#### Data listing ####

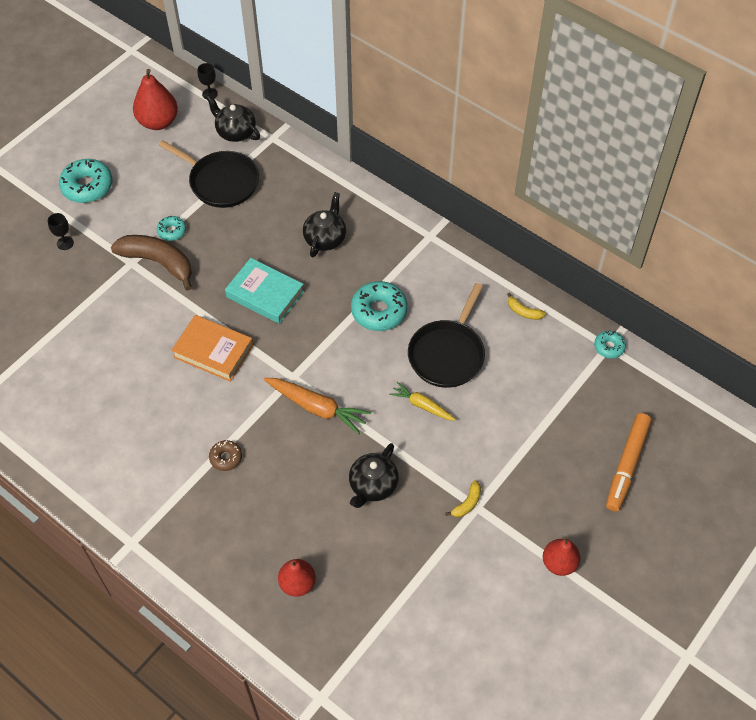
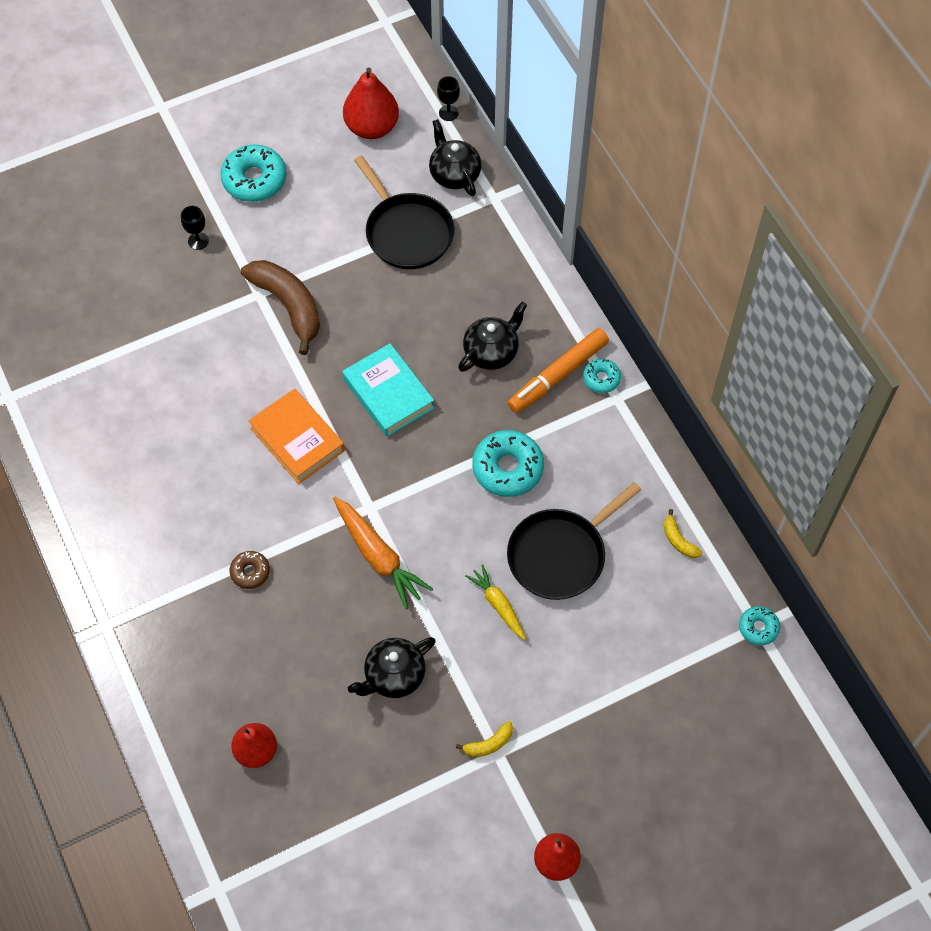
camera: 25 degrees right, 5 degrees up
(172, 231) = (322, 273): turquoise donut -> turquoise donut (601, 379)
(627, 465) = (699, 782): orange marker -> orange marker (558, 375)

####
#### Data listing ####

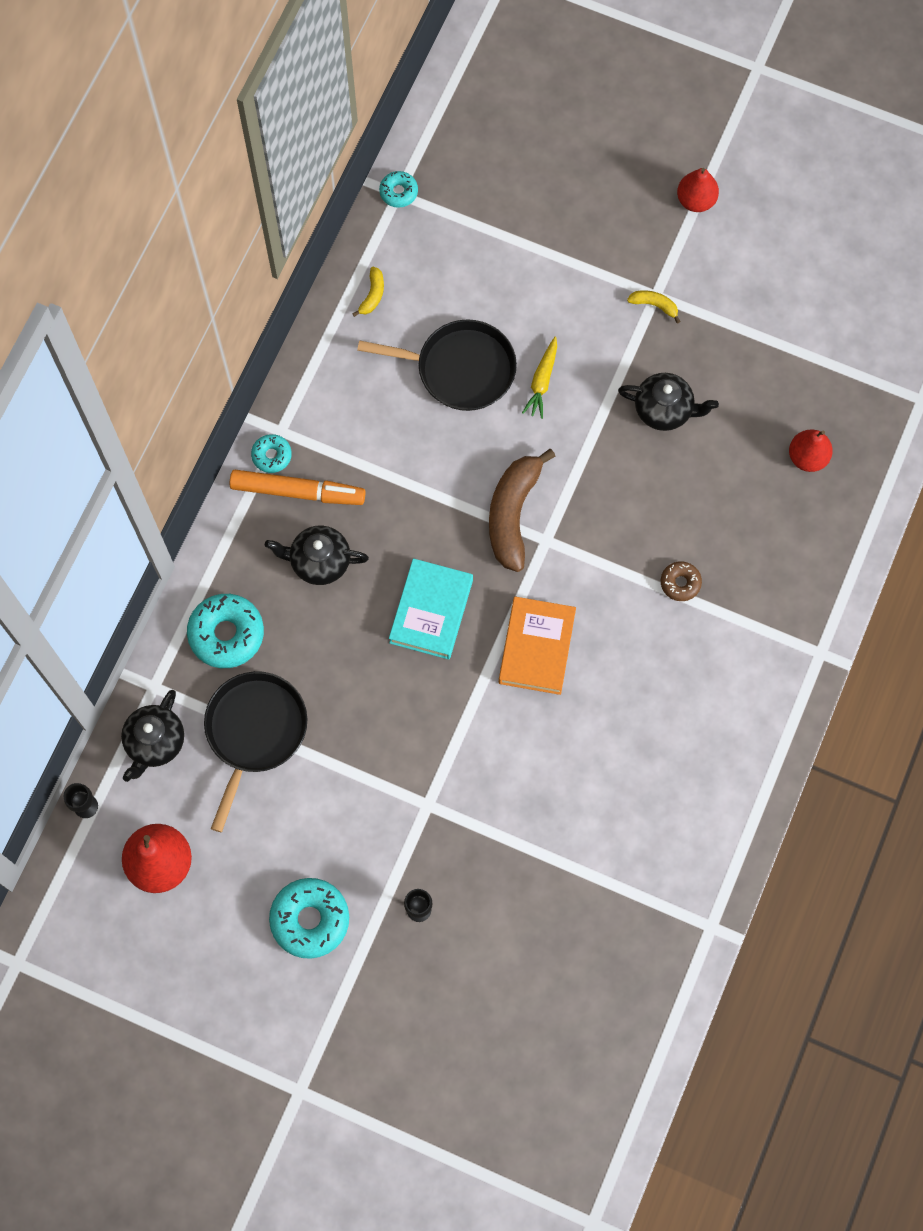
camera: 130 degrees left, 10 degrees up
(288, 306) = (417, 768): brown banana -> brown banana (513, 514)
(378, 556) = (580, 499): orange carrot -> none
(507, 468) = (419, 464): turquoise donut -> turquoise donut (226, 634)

####

### To do
Reproduce exactly the lines above from the line with "camera: 130 degrees left, 10 degrees up" to the line with "(507, 468) = (419, 464): turquoise", including both, and add nothing.

### Task output
camera: 130 degrees left, 10 degrees up
(288, 306) = (417, 768): brown banana -> brown banana (513, 514)
(378, 556) = (580, 499): orange carrot -> none
(507, 468) = (419, 464): turquoise donut -> turquoise donut (226, 634)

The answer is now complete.